Every line below is to be quoted exactly, with nothing added or dropped.

[[ STUDY MATERIAL open ]]

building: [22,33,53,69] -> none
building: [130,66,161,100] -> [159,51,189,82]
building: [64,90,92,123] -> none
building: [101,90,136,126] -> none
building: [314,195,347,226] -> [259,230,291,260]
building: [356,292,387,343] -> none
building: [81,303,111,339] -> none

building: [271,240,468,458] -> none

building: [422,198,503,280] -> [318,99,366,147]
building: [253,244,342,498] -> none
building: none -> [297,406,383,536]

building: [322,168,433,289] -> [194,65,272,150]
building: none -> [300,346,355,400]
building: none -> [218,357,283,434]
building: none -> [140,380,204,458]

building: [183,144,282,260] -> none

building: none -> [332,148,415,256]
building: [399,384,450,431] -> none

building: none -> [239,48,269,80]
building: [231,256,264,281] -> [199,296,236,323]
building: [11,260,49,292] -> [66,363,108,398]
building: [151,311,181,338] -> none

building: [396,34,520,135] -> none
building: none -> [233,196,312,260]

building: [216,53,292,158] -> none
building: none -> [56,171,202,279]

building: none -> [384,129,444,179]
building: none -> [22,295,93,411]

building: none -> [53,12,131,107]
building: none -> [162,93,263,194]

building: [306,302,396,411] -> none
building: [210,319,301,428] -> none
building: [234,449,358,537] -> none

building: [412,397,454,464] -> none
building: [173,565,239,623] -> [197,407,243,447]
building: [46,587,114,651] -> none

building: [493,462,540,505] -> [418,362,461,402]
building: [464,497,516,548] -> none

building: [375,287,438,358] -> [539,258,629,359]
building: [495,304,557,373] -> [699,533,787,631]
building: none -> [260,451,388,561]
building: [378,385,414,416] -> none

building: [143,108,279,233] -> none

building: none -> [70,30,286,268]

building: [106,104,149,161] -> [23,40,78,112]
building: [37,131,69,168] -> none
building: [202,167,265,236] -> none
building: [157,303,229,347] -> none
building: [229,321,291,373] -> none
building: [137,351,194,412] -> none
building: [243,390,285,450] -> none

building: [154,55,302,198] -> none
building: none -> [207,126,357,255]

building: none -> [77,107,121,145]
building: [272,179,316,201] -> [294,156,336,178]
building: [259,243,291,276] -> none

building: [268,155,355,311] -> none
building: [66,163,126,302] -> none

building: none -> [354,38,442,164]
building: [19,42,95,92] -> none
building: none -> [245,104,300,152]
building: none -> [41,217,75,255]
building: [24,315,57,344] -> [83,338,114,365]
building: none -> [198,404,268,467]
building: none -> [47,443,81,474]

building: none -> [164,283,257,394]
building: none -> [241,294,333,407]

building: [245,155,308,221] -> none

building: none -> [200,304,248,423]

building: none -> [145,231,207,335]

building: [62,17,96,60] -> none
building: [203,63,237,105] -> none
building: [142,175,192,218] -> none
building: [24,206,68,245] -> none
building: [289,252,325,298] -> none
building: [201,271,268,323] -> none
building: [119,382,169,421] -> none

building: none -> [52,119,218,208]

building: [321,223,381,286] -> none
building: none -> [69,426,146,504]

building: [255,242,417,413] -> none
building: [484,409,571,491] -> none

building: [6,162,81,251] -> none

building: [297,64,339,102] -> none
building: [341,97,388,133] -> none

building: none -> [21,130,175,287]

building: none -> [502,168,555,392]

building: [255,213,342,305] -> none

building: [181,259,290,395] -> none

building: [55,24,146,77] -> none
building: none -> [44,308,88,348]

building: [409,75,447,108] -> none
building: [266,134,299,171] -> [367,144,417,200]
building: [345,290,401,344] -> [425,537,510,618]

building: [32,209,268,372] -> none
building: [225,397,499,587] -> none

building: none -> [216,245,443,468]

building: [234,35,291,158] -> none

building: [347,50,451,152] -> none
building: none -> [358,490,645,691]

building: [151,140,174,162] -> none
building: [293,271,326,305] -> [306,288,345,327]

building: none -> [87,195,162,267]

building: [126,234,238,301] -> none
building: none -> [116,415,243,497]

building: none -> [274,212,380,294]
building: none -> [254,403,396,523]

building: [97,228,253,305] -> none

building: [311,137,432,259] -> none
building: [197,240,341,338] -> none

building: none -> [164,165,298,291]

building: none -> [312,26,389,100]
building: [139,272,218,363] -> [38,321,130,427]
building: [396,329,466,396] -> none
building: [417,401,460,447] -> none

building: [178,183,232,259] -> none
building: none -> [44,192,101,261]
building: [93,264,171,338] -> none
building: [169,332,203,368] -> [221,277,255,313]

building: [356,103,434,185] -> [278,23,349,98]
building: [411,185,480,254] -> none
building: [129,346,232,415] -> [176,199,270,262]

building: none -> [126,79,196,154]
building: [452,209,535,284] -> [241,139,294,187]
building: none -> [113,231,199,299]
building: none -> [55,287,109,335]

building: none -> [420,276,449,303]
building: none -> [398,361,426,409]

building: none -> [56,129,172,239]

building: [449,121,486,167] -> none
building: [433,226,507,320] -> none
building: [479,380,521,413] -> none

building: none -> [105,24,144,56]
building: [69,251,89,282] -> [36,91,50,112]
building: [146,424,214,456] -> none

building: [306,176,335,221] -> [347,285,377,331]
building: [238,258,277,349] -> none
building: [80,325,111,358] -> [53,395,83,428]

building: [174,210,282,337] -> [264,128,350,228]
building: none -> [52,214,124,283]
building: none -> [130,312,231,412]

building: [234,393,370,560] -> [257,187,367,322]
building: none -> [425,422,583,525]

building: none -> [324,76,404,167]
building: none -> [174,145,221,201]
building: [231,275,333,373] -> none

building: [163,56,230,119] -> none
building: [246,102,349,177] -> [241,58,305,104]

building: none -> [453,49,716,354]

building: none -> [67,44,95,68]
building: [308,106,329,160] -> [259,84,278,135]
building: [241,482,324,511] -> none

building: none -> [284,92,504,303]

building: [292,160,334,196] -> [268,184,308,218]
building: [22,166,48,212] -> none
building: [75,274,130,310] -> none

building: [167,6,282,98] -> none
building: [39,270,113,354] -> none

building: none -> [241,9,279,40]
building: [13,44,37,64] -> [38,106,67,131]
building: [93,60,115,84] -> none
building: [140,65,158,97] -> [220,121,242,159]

[[ STUDY MATERIAL closed ]]

_TASK RESULT_.
building: [22,33,53,69] -> none
building: [130,66,161,100] -> [159,51,189,82]
building: [64,90,92,123] -> none
building: [101,90,136,126] -> none
building: [314,195,347,226] -> [259,230,291,260]
building: [356,292,387,343] -> none
building: [81,303,111,339] -> none

building: [271,240,468,458] -> none

building: [422,198,503,280] -> [318,99,366,147]
building: [253,244,342,498] -> none
building: none -> [297,406,383,536]

building: [322,168,433,289] -> [194,65,272,150]
building: none -> [300,346,355,400]
building: none -> [218,357,283,434]
building: none -> [140,380,204,458]

building: [183,144,282,260] -> none

building: none -> [332,148,415,256]
building: [399,384,450,431] -> none

building: none -> [239,48,269,80]
building: [231,256,264,281] -> [199,296,236,323]
building: [11,260,49,292] -> [66,363,108,398]
building: [151,311,181,338] -> none

building: [396,34,520,135] -> none
building: none -> [233,196,312,260]

building: [216,53,292,158] -> none
building: none -> [56,171,202,279]

building: none -> [384,129,444,179]
building: none -> [22,295,93,411]

building: none -> [53,12,131,107]
building: none -> [162,93,263,194]

building: [306,302,396,411] -> none
building: [210,319,301,428] -> none
building: [234,449,358,537] -> none

building: [412,397,454,464] -> none
building: [173,565,239,623] -> [197,407,243,447]
building: [46,587,114,651] -> none

building: [493,462,540,505] -> [418,362,461,402]
building: [464,497,516,548] -> none

building: [375,287,438,358] -> [539,258,629,359]
building: [495,304,557,373] -> [699,533,787,631]
building: none -> [260,451,388,561]
building: [378,385,414,416] -> none

building: [143,108,279,233] -> none

building: none -> [70,30,286,268]

building: [106,104,149,161] -> [23,40,78,112]
building: [37,131,69,168] -> none
building: [202,167,265,236] -> none
building: [157,303,229,347] -> none
building: [229,321,291,373] -> none
building: [137,351,194,412] -> none
building: [243,390,285,450] -> none

building: [154,55,302,198] -> none
building: none -> [207,126,357,255]

building: none -> [77,107,121,145]
building: [272,179,316,201] -> [294,156,336,178]
building: [259,243,291,276] -> none

building: [268,155,355,311] -> none
building: [66,163,126,302] -> none

building: none -> [354,38,442,164]
building: [19,42,95,92] -> none
building: none -> [245,104,300,152]
building: none -> [41,217,75,255]
building: [24,315,57,344] -> [83,338,114,365]
building: none -> [198,404,268,467]
building: none -> [47,443,81,474]

building: none -> [164,283,257,394]
building: none -> [241,294,333,407]

building: [245,155,308,221] -> none

building: none -> [200,304,248,423]

building: none -> [145,231,207,335]

building: [62,17,96,60] -> none
building: [203,63,237,105] -> none
building: [142,175,192,218] -> none
building: [24,206,68,245] -> none
building: [289,252,325,298] -> none
building: [201,271,268,323] -> none
building: [119,382,169,421] -> none

building: none -> [52,119,218,208]

building: [321,223,381,286] -> none
building: none -> [69,426,146,504]

building: [255,242,417,413] -> none
building: [484,409,571,491] -> none

building: [6,162,81,251] -> none

building: [297,64,339,102] -> none
building: [341,97,388,133] -> none

building: none -> [21,130,175,287]

building: none -> [502,168,555,392]

building: [255,213,342,305] -> none

building: [181,259,290,395] -> none

building: [55,24,146,77] -> none
building: none -> [44,308,88,348]

building: [409,75,447,108] -> none
building: [266,134,299,171] -> [367,144,417,200]
building: [345,290,401,344] -> [425,537,510,618]

building: [32,209,268,372] -> none
building: [225,397,499,587] -> none

building: none -> [216,245,443,468]

building: [234,35,291,158] -> none

building: [347,50,451,152] -> none
building: none -> [358,490,645,691]

building: [151,140,174,162] -> none
building: [293,271,326,305] -> [306,288,345,327]

building: none -> [87,195,162,267]

building: [126,234,238,301] -> none
building: none -> [116,415,243,497]

building: none -> [274,212,380,294]
building: none -> [254,403,396,523]

building: [97,228,253,305] -> none

building: [311,137,432,259] -> none
building: [197,240,341,338] -> none

building: none -> [164,165,298,291]

building: none -> [312,26,389,100]
building: [139,272,218,363] -> [38,321,130,427]
building: [396,329,466,396] -> none
building: [417,401,460,447] -> none

building: [178,183,232,259] -> none
building: none -> [44,192,101,261]
building: [93,264,171,338] -> none
building: [169,332,203,368] -> [221,277,255,313]

building: [356,103,434,185] -> [278,23,349,98]
building: [411,185,480,254] -> none
building: [129,346,232,415] -> [176,199,270,262]

building: none -> [126,79,196,154]
building: [452,209,535,284] -> [241,139,294,187]
building: none -> [113,231,199,299]
building: none -> [55,287,109,335]

building: none -> [420,276,449,303]
building: none -> [398,361,426,409]

building: none -> [56,129,172,239]

building: [449,121,486,167] -> none
building: [433,226,507,320] -> none
building: [479,380,521,413] -> none

building: none -> [105,24,144,56]
building: [69,251,89,282] -> [36,91,50,112]
building: [146,424,214,456] -> none

building: [306,176,335,221] -> [347,285,377,331]
building: [238,258,277,349] -> none
building: [80,325,111,358] -> [53,395,83,428]

building: [174,210,282,337] -> [264,128,350,228]
building: none -> [52,214,124,283]
building: none -> [130,312,231,412]

building: [234,393,370,560] -> [257,187,367,322]
building: none -> [425,422,583,525]

building: none -> [324,76,404,167]
building: none -> [174,145,221,201]
building: [231,275,333,373] -> none

building: [163,56,230,119] -> none
building: [246,102,349,177] -> [241,58,305,104]

building: none -> [453,49,716,354]

building: none -> [67,44,95,68]
building: [308,106,329,160] -> [259,84,278,135]
building: [241,482,324,511] -> none

building: none -> [284,92,504,303]

building: [292,160,334,196] -> [268,184,308,218]
building: [22,166,48,212] -> none
building: [75,274,130,310] -> none

building: [167,6,282,98] -> none
building: [39,270,113,354] -> none

building: none -> [241,9,279,40]
building: [13,44,37,64] -> [38,106,67,131]
building: [93,60,115,84] -> none
building: [140,65,158,97] -> [220,121,242,159]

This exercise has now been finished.